▶ **Try it**: Would you give the entries again word for word, with no pictures in the copy?

▶ **Record extracts**:
--- --- ---

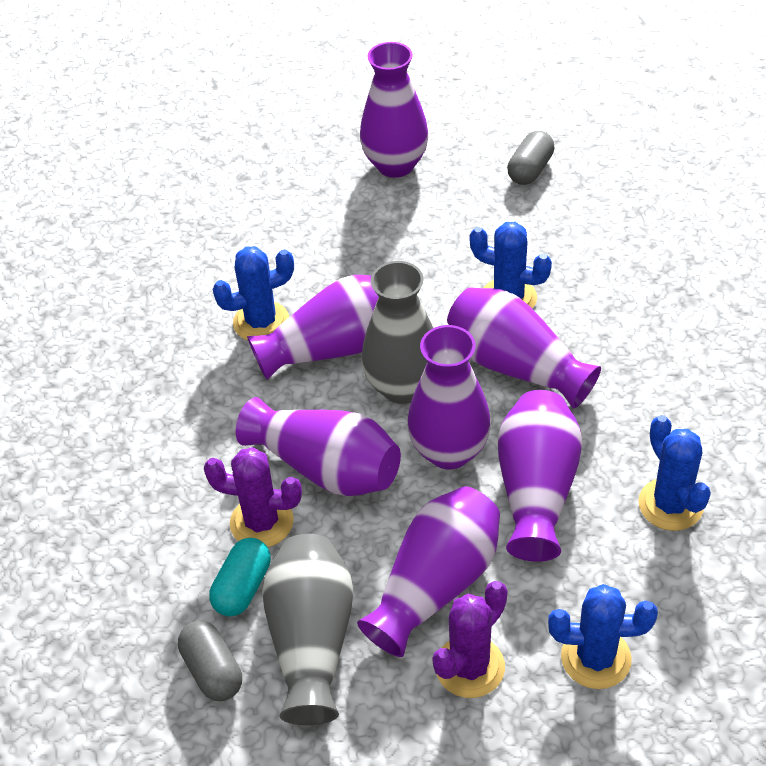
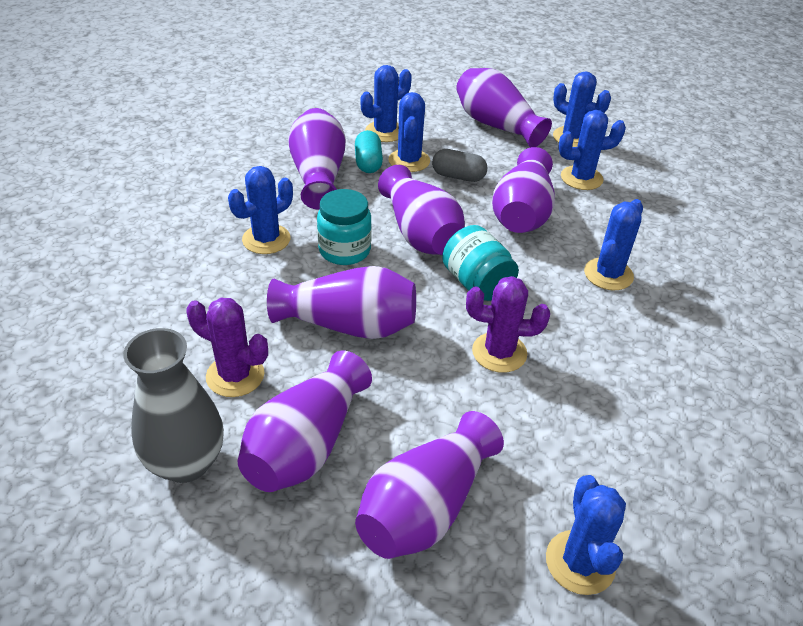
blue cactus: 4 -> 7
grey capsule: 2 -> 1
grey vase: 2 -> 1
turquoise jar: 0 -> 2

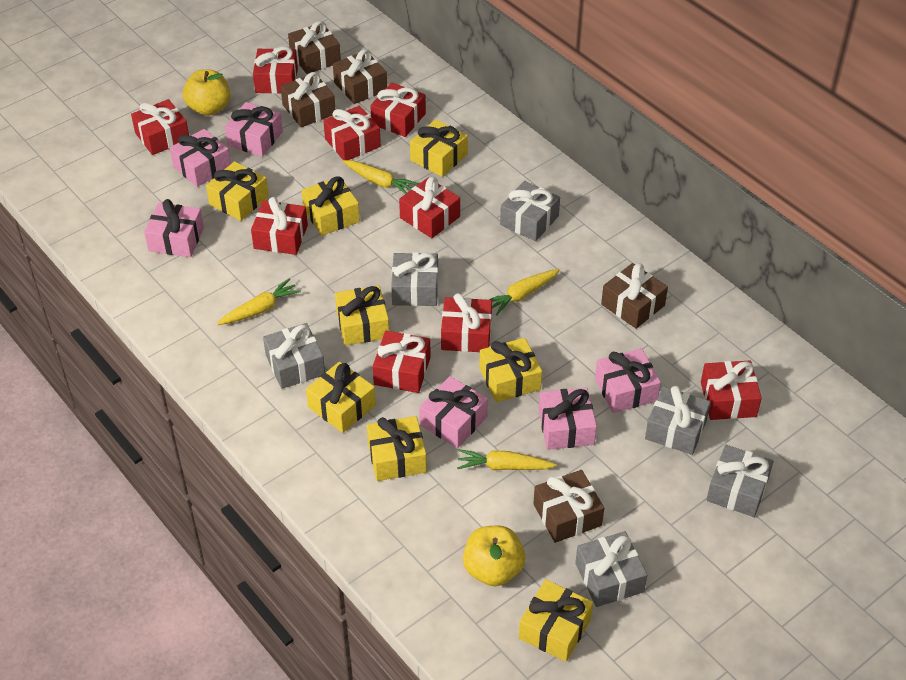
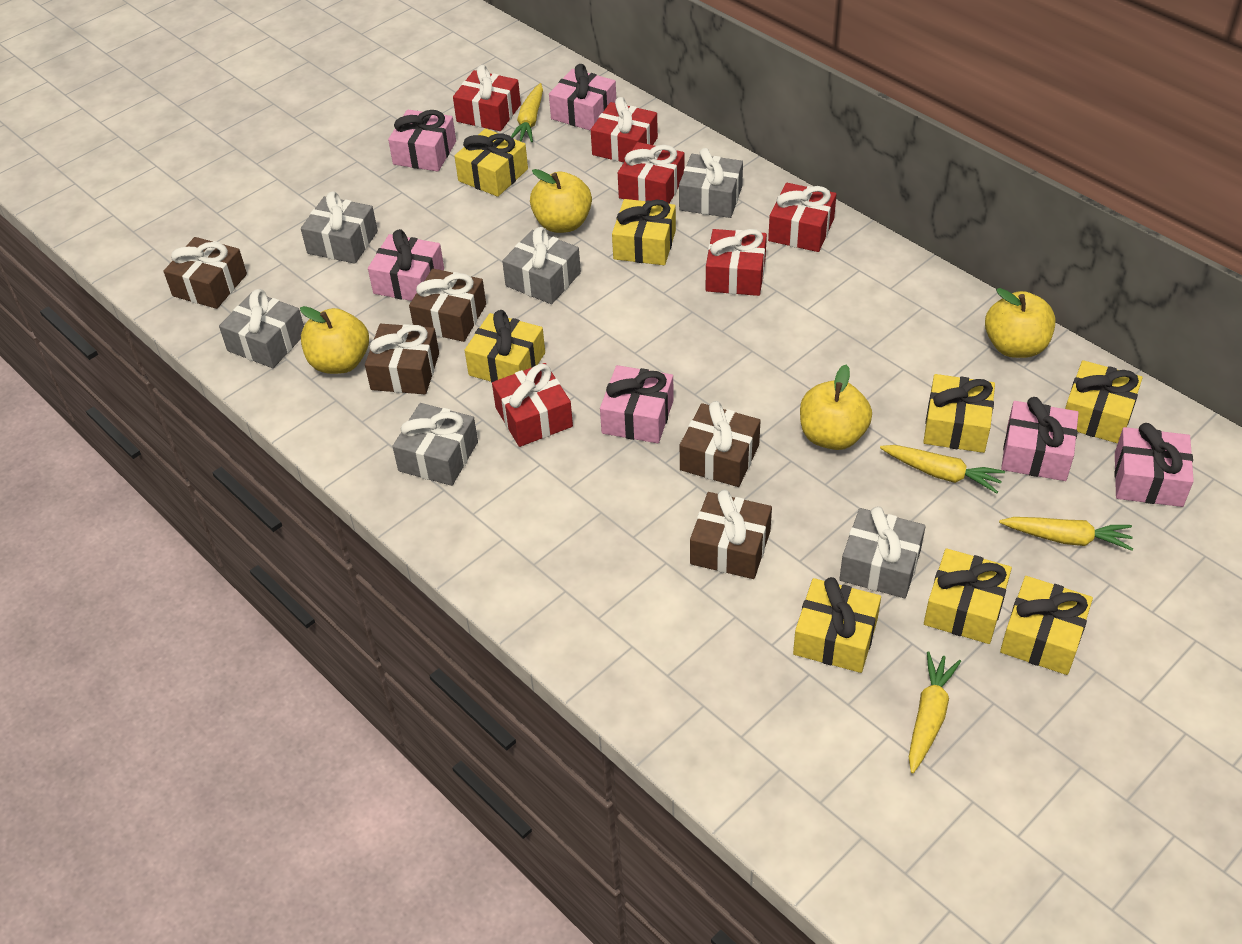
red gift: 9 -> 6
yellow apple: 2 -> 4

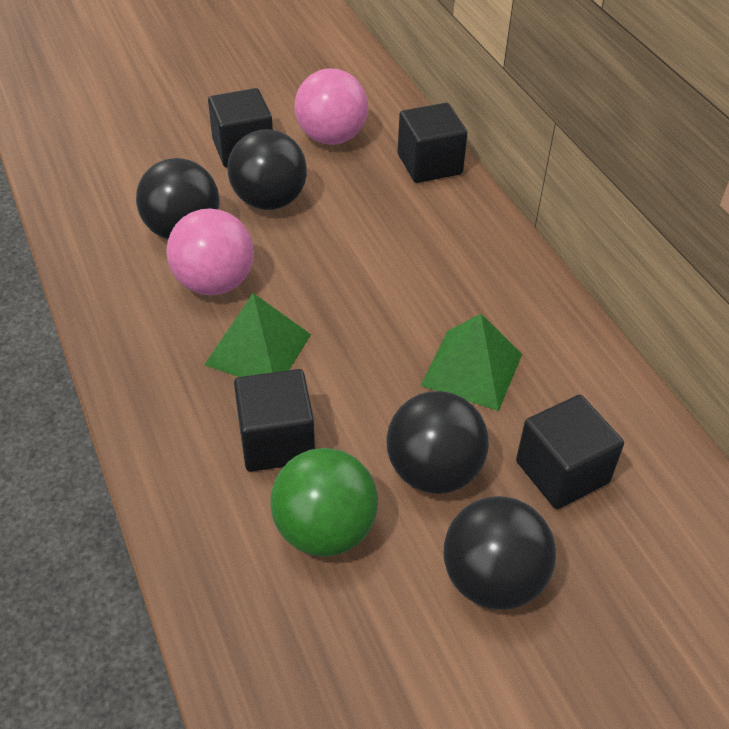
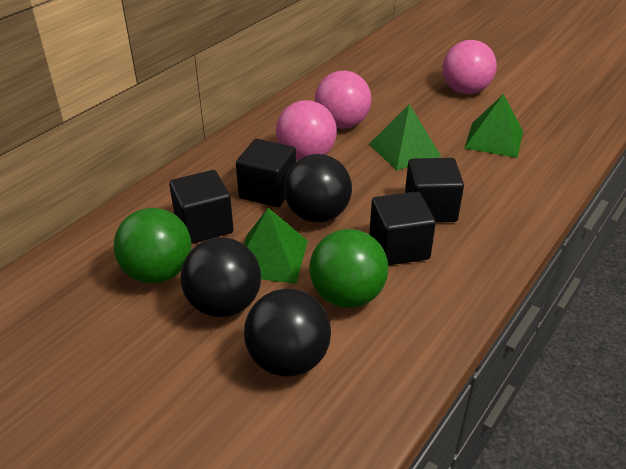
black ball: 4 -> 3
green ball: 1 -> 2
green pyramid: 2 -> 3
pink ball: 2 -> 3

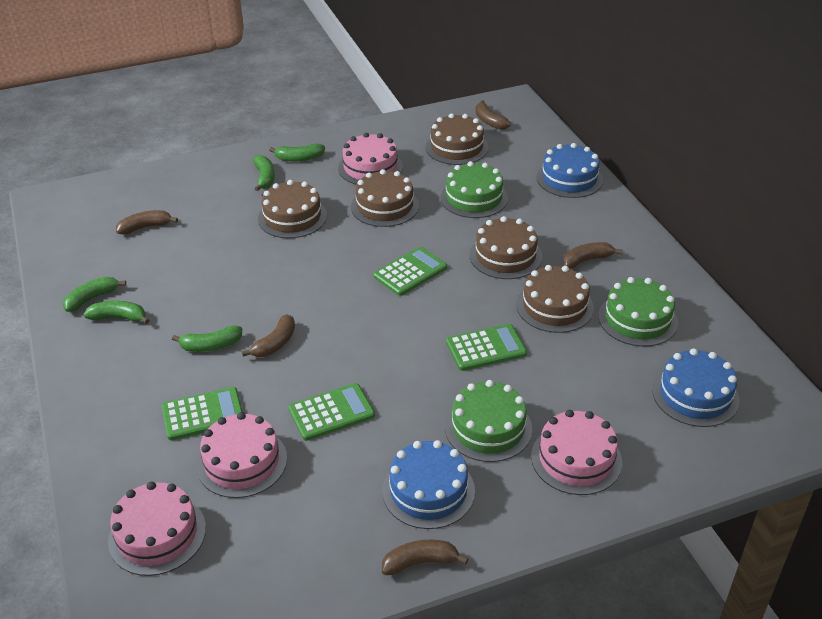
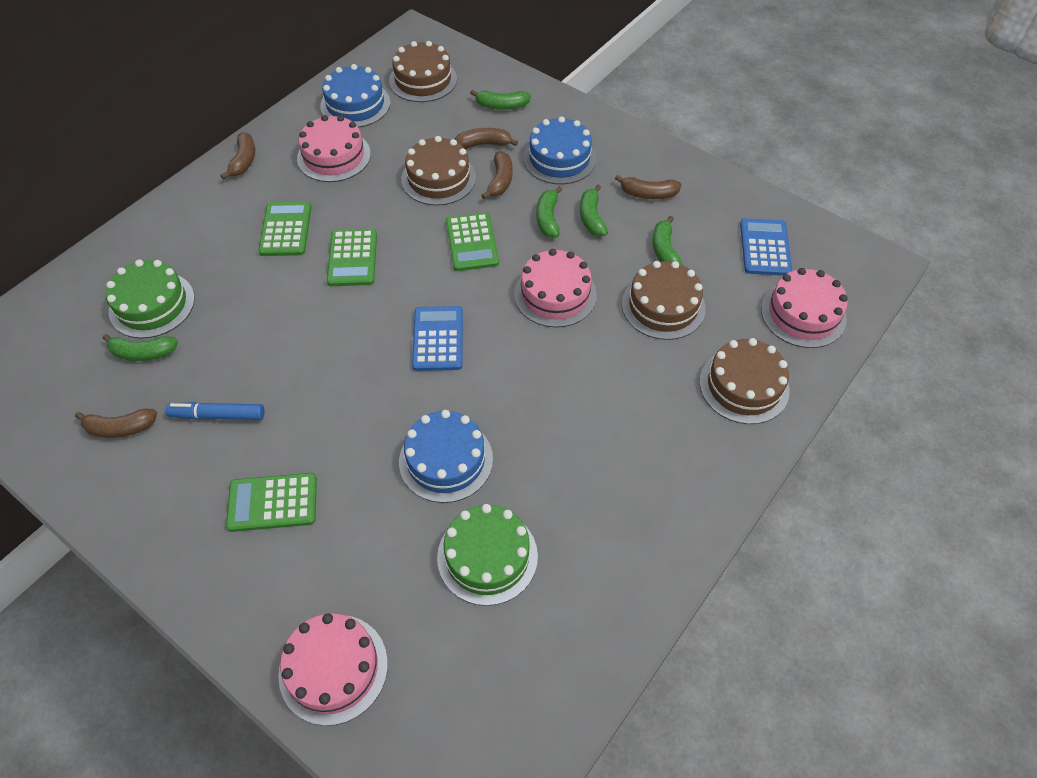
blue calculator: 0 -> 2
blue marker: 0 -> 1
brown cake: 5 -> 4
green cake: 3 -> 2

--- --- ---

▶ **Result of the exercise**:
blue cactus: 4 -> 7
grey capsule: 2 -> 1
grey vase: 2 -> 1
turquoise jar: 0 -> 2

red gift: 9 -> 6
yellow apple: 2 -> 4

black ball: 4 -> 3
green ball: 1 -> 2
green pyramid: 2 -> 3
pink ball: 2 -> 3

blue calculator: 0 -> 2
blue marker: 0 -> 1
brown cake: 5 -> 4
green cake: 3 -> 2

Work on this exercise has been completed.